All of the entries below should be returned verbatim, apart from the pictures.

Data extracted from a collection
·····

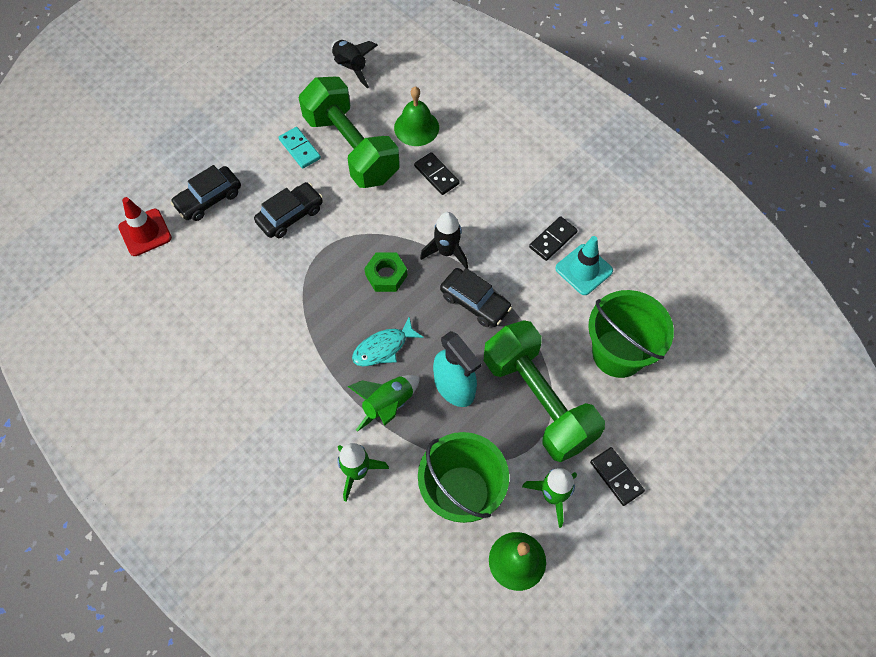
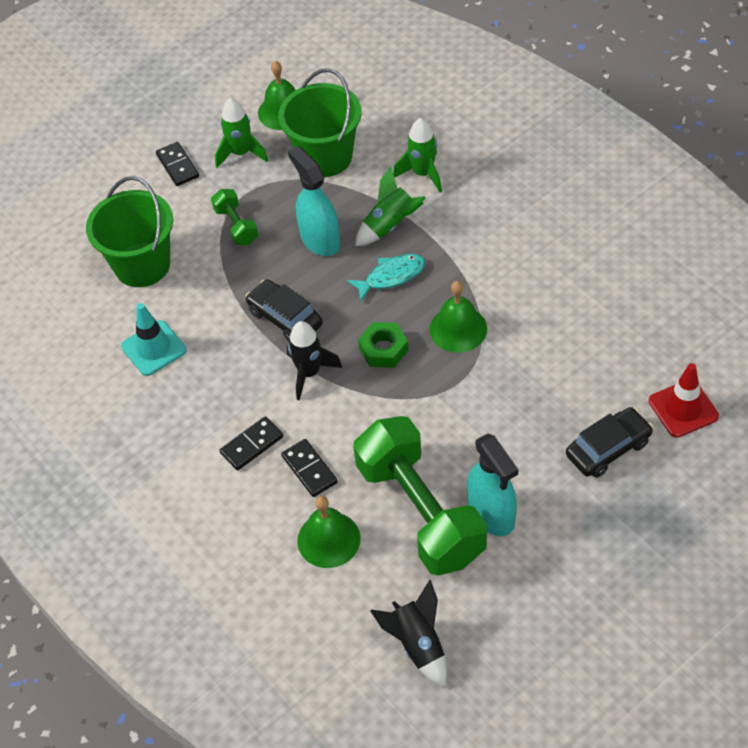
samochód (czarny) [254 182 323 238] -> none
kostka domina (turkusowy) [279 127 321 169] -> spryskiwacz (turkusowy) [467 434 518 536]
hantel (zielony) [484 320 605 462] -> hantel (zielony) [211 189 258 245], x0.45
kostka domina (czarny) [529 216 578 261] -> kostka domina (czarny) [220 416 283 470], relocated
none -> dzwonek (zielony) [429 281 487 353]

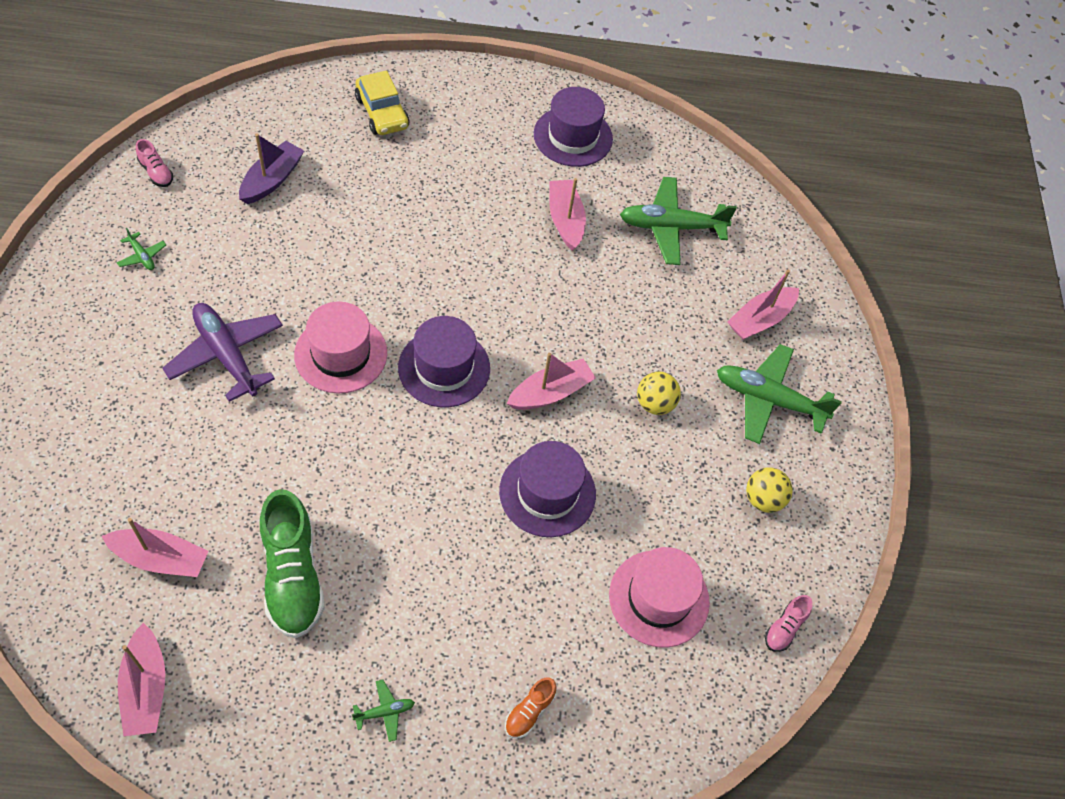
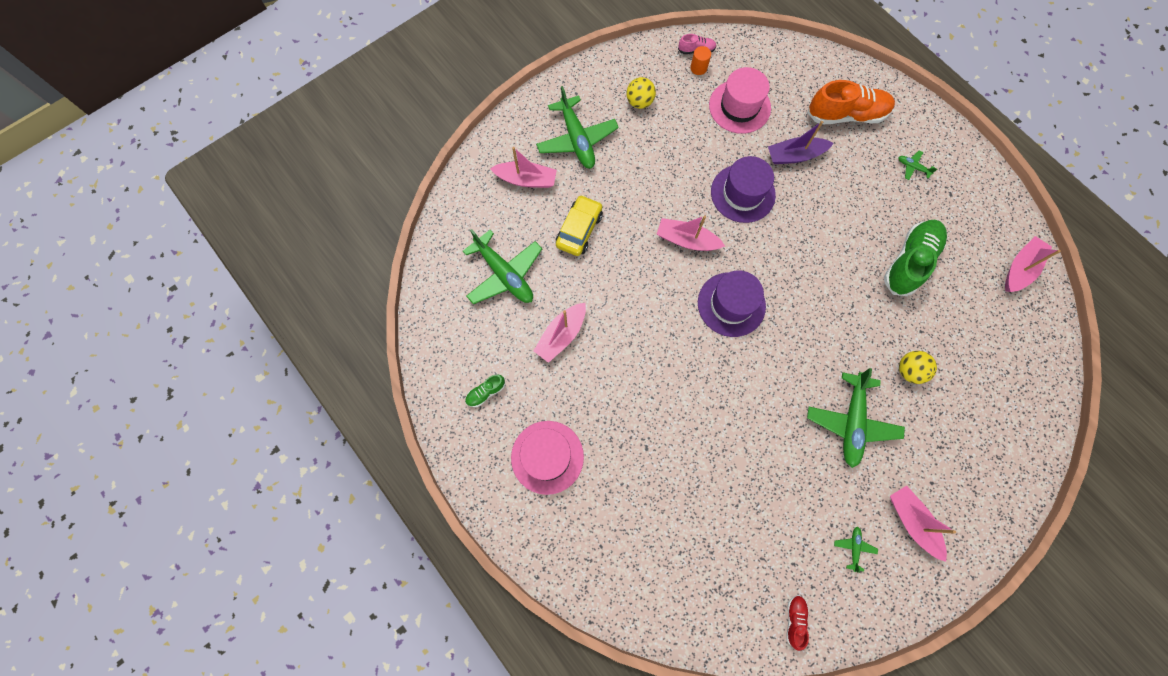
łódka (różowy) [102 518 209 577] -> łódka (różowy) [890 486 956 562], relocated
but (różowy) [136 139 173 187] -> but (czerwony) [786 595 809 651]
samolot (fioletowy) [162 303 283 402] -> samolot (zielony) [807 368 905 468]
łódka (fioletowy) [239 133 304 204] -> łódka (fioletowy) [768 121 834 164], relocated
kapelusz (różowy) [294 301 387 394] -> kapelusz (różowy) [511 421 584 495], relocated
samochód (żółty) [355 70 410 135] -> samochód (żółty) [556 195 603 256], relocated
but (pomarańczowy) [505 677 557 738] -> but (pomarańczowy) [807 80 895 124], x2.15
kapelusz (fioletowy) [534 87 613 167] -> but (zielony) [465 375 505 407]
piłka (żółty) [637 372 681 415] -> piłka (żółty) [899 351 937 384], relocated
none -> walec (pomarańczowy) [690 46 711 75]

·····

Exercise answer
samochód (czarny) [254 182 323 238] -> none
kostka domina (turkusowy) [279 127 321 169] -> spryskiwacz (turkusowy) [467 434 518 536]
hantel (zielony) [484 320 605 462] -> hantel (zielony) [211 189 258 245], x0.45
kostka domina (czarny) [529 216 578 261] -> kostka domina (czarny) [220 416 283 470], relocated
none -> dzwonek (zielony) [429 281 487 353]

łódka (różowy) [102 518 209 577] -> łódka (różowy) [890 486 956 562], relocated
but (różowy) [136 139 173 187] -> but (czerwony) [786 595 809 651]
samolot (fioletowy) [162 303 283 402] -> samolot (zielony) [807 368 905 468]
łódka (fioletowy) [239 133 304 204] -> łódka (fioletowy) [768 121 834 164], relocated
kapelusz (różowy) [294 301 387 394] -> kapelusz (różowy) [511 421 584 495], relocated
samochód (żółty) [355 70 410 135] -> samochód (żółty) [556 195 603 256], relocated
but (pomarańczowy) [505 677 557 738] -> but (pomarańczowy) [807 80 895 124], x2.15
kapelusz (fioletowy) [534 87 613 167] -> but (zielony) [465 375 505 407]
piłka (żółty) [637 372 681 415] -> piłka (żółty) [899 351 937 384], relocated
none -> walec (pomarańczowy) [690 46 711 75]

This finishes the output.